→ EXERCISE AIM: The line containing "orange egg: 4 -> 0" and every line after it, through the last line of the records, are to be transcribed exactly, and nothing else.

→ SUPPLIED RECORDS:
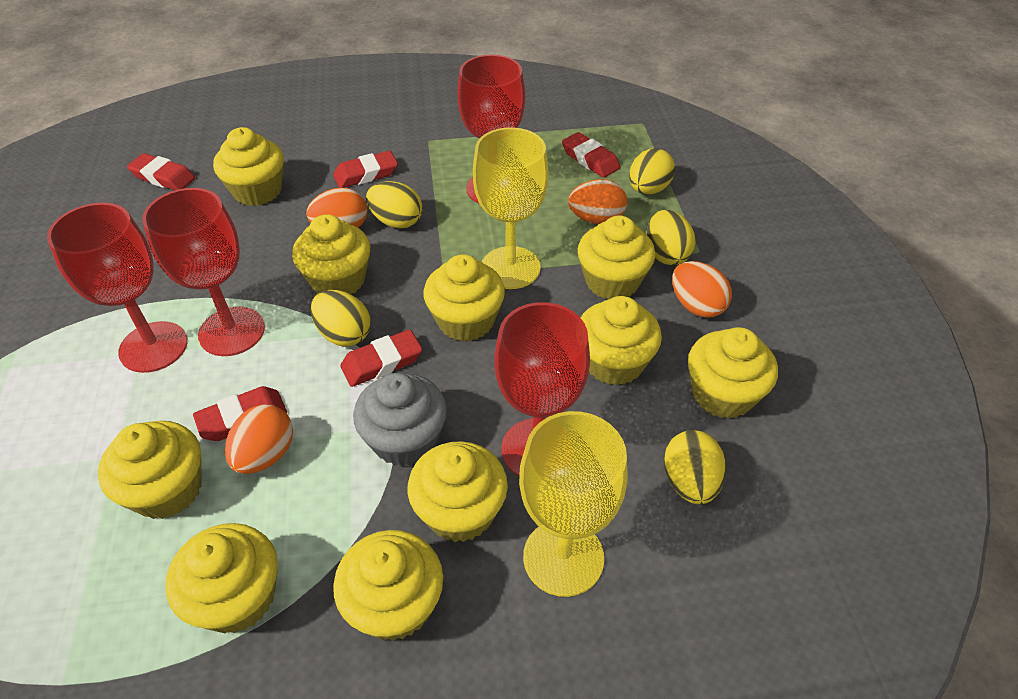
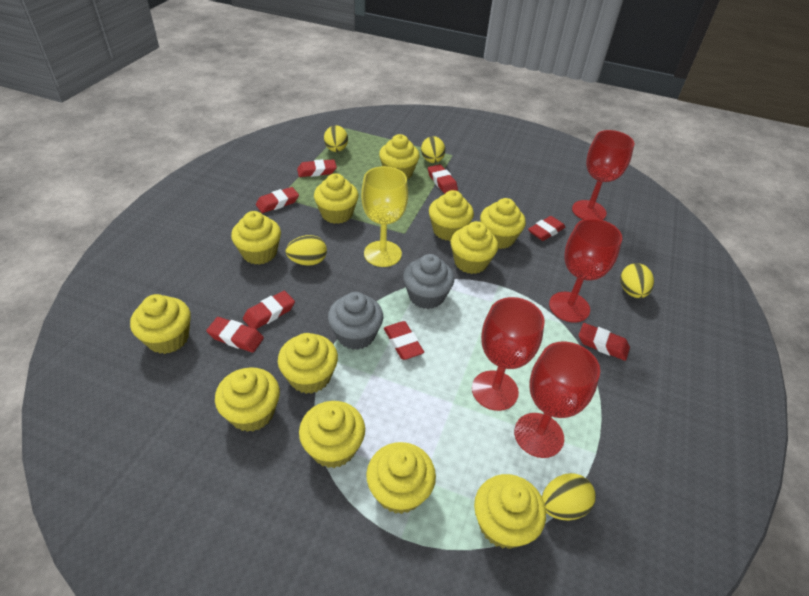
grey cupcake: 1 -> 2
orange egg: 4 -> 0
red eraser: 5 -> 8
yellow cupcake: 10 -> 12
yellow goblet: 2 -> 1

→ EXERCISE RESPONSE:
orange egg: 4 -> 0
red eraser: 5 -> 8
yellow cupcake: 10 -> 12
yellow goblet: 2 -> 1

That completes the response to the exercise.